▸ **Exercise directions**: Find each line with the word "infiltrate" and say how many there are, nothing else.

▸ **Information provided**:
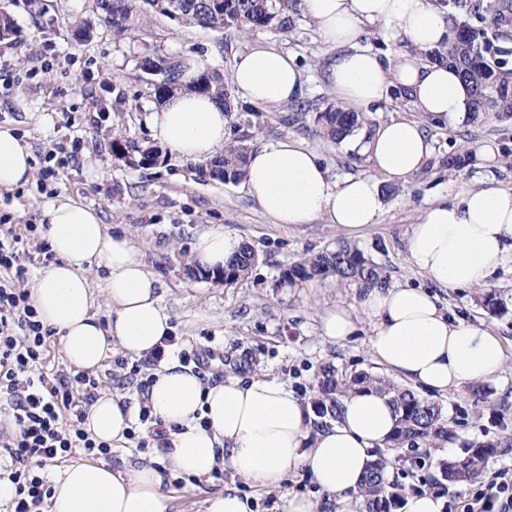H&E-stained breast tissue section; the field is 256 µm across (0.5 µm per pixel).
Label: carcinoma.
I'll return each instance as SVG.
<instances>
[{"instance_id": "1", "label": "carcinoma", "mask_w": 512, "mask_h": 512, "mask_svg": "<svg viewBox=\"0 0 512 512\" xmlns=\"http://www.w3.org/2000/svg\"><path fill=\"white\" fill-rule=\"evenodd\" d=\"M448 8V16L455 19L448 46L426 54L431 62L446 63L459 72L469 90L468 109L472 121L486 113H493L502 123L512 121V64L503 58L497 45L500 37L512 30V0H440ZM292 6L290 0H96V8L105 16L116 32L134 39L140 32V14L152 12L177 18L213 31L235 29L247 32L253 28L278 25L285 31L291 27L289 18L279 12ZM141 69L159 76L163 85L152 88L156 102L182 91L191 90L209 94L231 112V96L224 85L223 75L208 70L207 76L197 77L188 84L180 82L182 61L176 58L146 57ZM363 113L343 105L318 112L319 135L344 141L363 126ZM122 157L138 166L164 163L168 152L158 146L141 145L129 141L121 148ZM248 147L239 141L224 145V152L205 164L198 165V174L220 182H236L245 175ZM256 261L255 252L247 245L241 247L224 267V284L231 285L245 277ZM317 277L360 281L367 285L387 284L383 266L365 257L355 246L341 245L333 251L306 256L286 267L281 283L294 285ZM475 301L485 310L497 313L505 308L494 294L479 292ZM318 399L314 402L317 414L330 420L337 419L340 400L356 388H368L387 394L398 410L396 428L387 447L401 448L430 443L438 446L451 441L455 433L443 407L414 391L399 386L387 378L369 372L348 375L332 365H326L317 376ZM506 442L473 441L464 454L444 458L438 462L443 481L455 488L480 480L491 458ZM389 459L381 454L364 476L358 497L362 512H386L405 488L388 480Z\"/></svg>"}]
</instances>
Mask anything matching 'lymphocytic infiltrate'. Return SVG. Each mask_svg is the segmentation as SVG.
I'll list each match as a JSON object with an SVG mask.
<instances>
[{
  "label": "lymphocytic infiltrate",
  "instance_id": "obj_1",
  "mask_svg": "<svg viewBox=\"0 0 512 512\" xmlns=\"http://www.w3.org/2000/svg\"><path fill=\"white\" fill-rule=\"evenodd\" d=\"M35 230L32 224H0V399L13 423L0 431V482L13 488L0 512H33L50 495L44 466L79 453L112 456L110 444L95 441L83 427L96 379L78 373L52 381L43 371L53 331L43 328L27 291L14 281ZM448 507L512 512V469L495 470L475 492L456 494Z\"/></svg>",
  "mask_w": 512,
  "mask_h": 512
}]
</instances>
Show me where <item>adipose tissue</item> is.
I'll use <instances>...</instances> for the list:
<instances>
[{
    "label": "adipose tissue",
    "instance_id": "obj_1",
    "mask_svg": "<svg viewBox=\"0 0 512 512\" xmlns=\"http://www.w3.org/2000/svg\"><path fill=\"white\" fill-rule=\"evenodd\" d=\"M305 14L324 39L344 46L332 67V84L350 105L368 107L403 88L416 109L452 126L469 120V92L452 67L426 61L427 52L449 37L448 11L436 0H302ZM379 24L387 36L405 41L409 52L390 60L359 47L363 25ZM305 77L288 53L254 47L239 55L232 84L243 99L284 105L302 94ZM147 120L156 142L203 164L226 142L229 116L214 97L182 91L153 107ZM363 151L372 174L333 180L313 148L287 136L249 150L243 185L261 212L276 224H308L318 218L345 229L377 223L384 212L381 180L398 184L431 157L433 146L412 119L380 123ZM32 154L15 131L0 127V190L32 177ZM46 236L57 260L30 284L37 318L53 329L65 361L96 372L113 350L145 356L172 332L157 278L146 269L126 234L110 233L94 209L67 198L41 205ZM242 246L223 230L203 234L196 245L200 264L223 267ZM412 266L439 288H468L485 282L512 255V189L467 188L428 206L407 240ZM105 270L93 290L87 264ZM107 318H99L98 304ZM372 321L374 359L428 391L444 394L493 380L505 363L501 340L482 326L449 315L439 297L399 284L362 291L358 311L324 313L320 335L338 344L353 336L358 316ZM147 406L160 422V446L150 460L122 469L78 459L51 477L47 512H167L166 474L186 478L228 467L258 488H281L291 468H305L319 492L349 508L374 461V451L392 434L398 414L389 396L373 390L349 392L332 426H315L311 409L287 383L267 375L249 382L227 377L210 386L176 359L154 374ZM135 411L110 391H99L85 430L119 447Z\"/></svg>",
    "mask_w": 512,
    "mask_h": 512
}]
</instances>
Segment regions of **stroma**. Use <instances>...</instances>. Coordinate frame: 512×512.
Segmentation results:
<instances>
[{
	"label": "stroma",
	"instance_id": "1",
	"mask_svg": "<svg viewBox=\"0 0 512 512\" xmlns=\"http://www.w3.org/2000/svg\"><path fill=\"white\" fill-rule=\"evenodd\" d=\"M0 11L9 13L18 29L16 40L0 41V127H12L29 145L35 171L50 167L57 172L47 183L34 178L0 193V216L9 215L14 224H37L43 199L64 196L98 211L111 232L127 234L139 259L159 279L163 303L172 314L175 342L168 354L216 351L211 367L198 371L208 384L262 373L287 382L309 403L323 365L349 374L381 373L369 350V322H361L354 336L336 345L324 341L319 331L325 310L357 305L360 283L328 277L289 286L280 282L283 269L301 257L351 244L384 266L390 283L429 287L427 277L411 266L406 250L411 226L421 212L465 185L512 188V124L490 115L453 127L424 121L412 103L393 97L366 112L364 127L343 143L318 136L317 112L340 102L331 68L342 49L326 43L303 13L293 14L288 31L267 27L246 33L211 31L151 14L142 18L138 37L130 40L116 36L96 0H41L37 12L29 0H0ZM81 23L90 28L89 39L76 36ZM257 45L290 54L303 69L306 83L300 102L305 108L235 98L227 139L253 148L294 136L314 147L329 175L339 180L371 174L361 145L378 123L392 118L424 121L433 154L403 184L382 183L384 213L378 223L355 232L322 218L309 224H275L241 183L200 178L193 161L173 154L167 163L140 167L115 153V145L129 139L144 145L153 141L146 121L155 104L150 94L153 77L140 68L144 57L192 55L201 67L227 77L236 57ZM34 112L52 115L53 125L36 129L30 119ZM55 143L63 145V152L51 153ZM486 144L496 147L495 162L480 165L471 156L463 168L449 167V155ZM213 229L237 235L258 257L237 283L227 285L198 273L196 239ZM484 289L505 301L504 311L492 314L477 306L470 288H441L437 294L451 313L489 327L500 337L505 366L487 384V399H478L467 386L439 396L456 437L439 448L421 446L417 455L422 466L411 464L408 450H388L393 461L388 478L407 491H423L437 473L435 460L461 455L467 443L512 438L511 259L498 265ZM153 371L149 358L118 353L105 361L96 378L102 388L136 406L141 386ZM227 485L254 496L256 512H284L289 494L313 498L317 512H336L332 500L317 493L301 468L291 470L282 490L273 493L256 489L227 469L193 481L172 475L166 486L169 512H202L205 498Z\"/></svg>",
	"mask_w": 512,
	"mask_h": 512
}]
</instances>
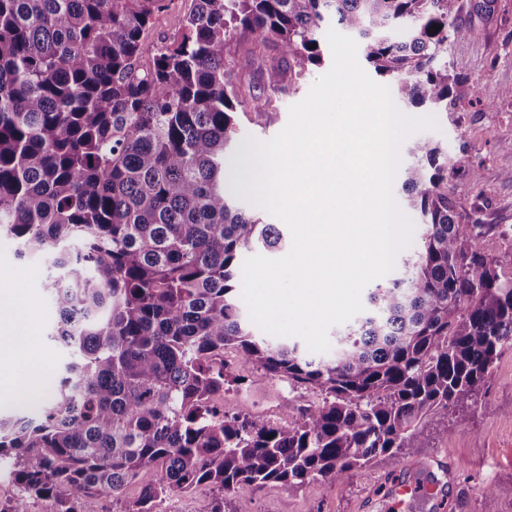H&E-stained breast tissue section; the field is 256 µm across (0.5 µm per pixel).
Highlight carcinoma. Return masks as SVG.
<instances>
[{"label": "carcinoma", "mask_w": 512, "mask_h": 512, "mask_svg": "<svg viewBox=\"0 0 512 512\" xmlns=\"http://www.w3.org/2000/svg\"><path fill=\"white\" fill-rule=\"evenodd\" d=\"M163 0H0V235L48 264L58 314L51 339L68 357L33 410L0 418V457L19 491L79 512L94 496L123 512L200 485L224 493L276 486L293 495L336 483L418 439L425 420H467L512 348V248L483 240L496 225L459 211L468 160L415 142L403 170L424 246L408 270L366 297L336 334V352L253 333L238 276L253 250L287 246L275 224L226 192L241 79L227 63L249 32L265 98L322 62L327 21L361 41L376 74L412 105L454 106L456 0H191L181 34L144 42ZM438 25L435 31L431 26ZM232 349L323 401L287 402L280 420L219 408ZM137 495V486L132 484L130 485L124 494L123 500L121 503H113L112 498L99 497L96 499H92L87 501L83 506V512H114L115 510H119L123 508L124 501H129L135 498ZM114 510V511H112Z\"/></svg>", "instance_id": "carcinoma-1"}]
</instances>
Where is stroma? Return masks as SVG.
Listing matches in <instances>:
<instances>
[{
    "label": "stroma",
    "instance_id": "1",
    "mask_svg": "<svg viewBox=\"0 0 512 512\" xmlns=\"http://www.w3.org/2000/svg\"><path fill=\"white\" fill-rule=\"evenodd\" d=\"M479 0H458L455 22L476 29V40H452L442 57L449 75L460 78L456 102L449 110L430 106H404L418 118L435 115L440 128L418 131L402 143L400 164L415 142L429 139L440 144L449 157H466L463 173L466 190L459 209L477 213L482 223L506 228V235L491 234L486 247L491 253L512 245V0H495L491 9L478 7ZM325 72L309 66L304 79L284 89L267 126L247 118L238 122L239 138L261 142L273 139L286 125L291 105L301 101L311 85ZM45 266L16 255L15 243L0 237V289L20 288L31 298L35 316L28 327L34 346L43 356V367L32 391H41L62 356L49 338L56 315L43 282ZM237 384L225 387L221 408L250 416L277 419L284 400L297 405L320 403V393L295 389L287 380L266 374L240 356L227 361ZM407 478L416 483H439L455 512H512V349L497 362L491 390L483 396L465 423L442 414L431 417L423 434L411 447L377 458L337 483L313 482L296 495L277 487L260 491L247 488L226 493V512H432L427 501L406 500L400 510L388 505L384 477ZM493 497H486V486Z\"/></svg>",
    "mask_w": 512,
    "mask_h": 512
}]
</instances>
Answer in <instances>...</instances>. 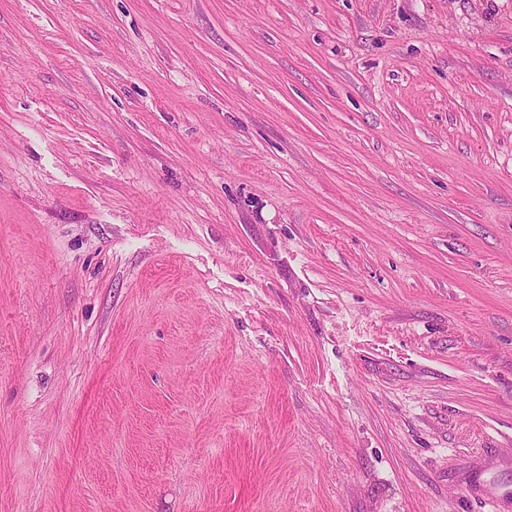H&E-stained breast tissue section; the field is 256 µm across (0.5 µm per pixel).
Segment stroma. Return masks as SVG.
Masks as SVG:
<instances>
[{"label": "stroma", "mask_w": 512, "mask_h": 512, "mask_svg": "<svg viewBox=\"0 0 512 512\" xmlns=\"http://www.w3.org/2000/svg\"><path fill=\"white\" fill-rule=\"evenodd\" d=\"M512 0H0V512H491Z\"/></svg>", "instance_id": "1"}]
</instances>
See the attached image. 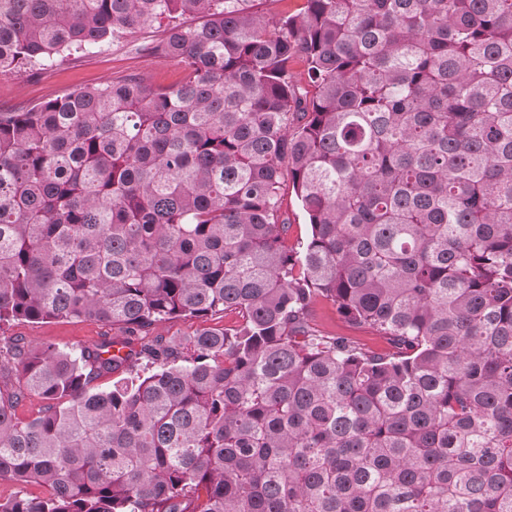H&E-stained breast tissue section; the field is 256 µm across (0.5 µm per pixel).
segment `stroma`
Masks as SVG:
<instances>
[{"label":"stroma","mask_w":512,"mask_h":512,"mask_svg":"<svg viewBox=\"0 0 512 512\" xmlns=\"http://www.w3.org/2000/svg\"><path fill=\"white\" fill-rule=\"evenodd\" d=\"M165 27L154 26L124 35L88 51L57 59L50 65L7 72L0 75V112L30 108L47 99L75 90L129 77L142 78L156 88L182 81L186 69L177 62L150 55L148 46L162 41ZM311 324L322 334L345 336L365 347L382 352L387 340L375 333L357 329L337 312L335 305L317 299ZM119 327L80 320H49L40 323L19 321L6 328V336H20L30 342L59 346H91L118 335Z\"/></svg>","instance_id":"35a3bbf8"}]
</instances>
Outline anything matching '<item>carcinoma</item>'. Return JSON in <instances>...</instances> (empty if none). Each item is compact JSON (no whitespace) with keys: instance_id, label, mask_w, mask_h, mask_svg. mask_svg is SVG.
<instances>
[{"instance_id":"cac0c4a2","label":"carcinoma","mask_w":512,"mask_h":512,"mask_svg":"<svg viewBox=\"0 0 512 512\" xmlns=\"http://www.w3.org/2000/svg\"><path fill=\"white\" fill-rule=\"evenodd\" d=\"M280 2L0 0V73L164 21L188 69L0 112V329L125 332L0 337V512H512V0ZM282 211L284 212V216L288 218L290 224H292L289 236L290 243H294L297 238L300 240L305 239L310 232L308 217L302 210L291 189L287 190L285 193ZM311 325L324 335L345 336L365 347L383 352L389 348L387 340L369 330L356 329L337 312L332 302L319 298L313 306ZM239 317L235 313L228 312L222 317L210 319L206 323L198 320L175 319L162 323L154 328L152 335L160 334L166 337L185 338L194 335L195 331L202 326H233L236 325ZM5 336H21L30 342L62 346H92L105 337L119 335L118 326L80 320H49L40 323L15 322Z\"/></svg>"}]
</instances>
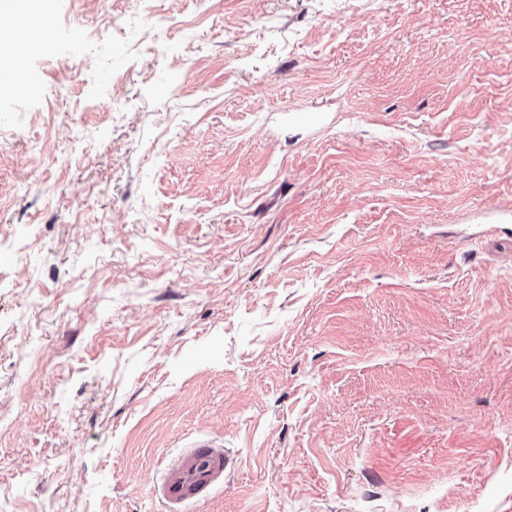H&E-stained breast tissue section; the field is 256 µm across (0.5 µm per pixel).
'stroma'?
Wrapping results in <instances>:
<instances>
[{"instance_id": "stroma-1", "label": "stroma", "mask_w": 512, "mask_h": 512, "mask_svg": "<svg viewBox=\"0 0 512 512\" xmlns=\"http://www.w3.org/2000/svg\"><path fill=\"white\" fill-rule=\"evenodd\" d=\"M512 0H50L0 88V512H512ZM213 439L200 438L167 461L154 485L162 512H187L207 502L224 488V472L230 460Z\"/></svg>"}]
</instances>
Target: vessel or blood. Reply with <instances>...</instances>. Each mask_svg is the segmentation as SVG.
<instances>
[{"instance_id":"1","label":"vessel or blood","mask_w":512,"mask_h":512,"mask_svg":"<svg viewBox=\"0 0 512 512\" xmlns=\"http://www.w3.org/2000/svg\"><path fill=\"white\" fill-rule=\"evenodd\" d=\"M228 456L210 438H200L167 461L154 485L161 512H188L224 487Z\"/></svg>"}]
</instances>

▸ **Solution for this problem**: 2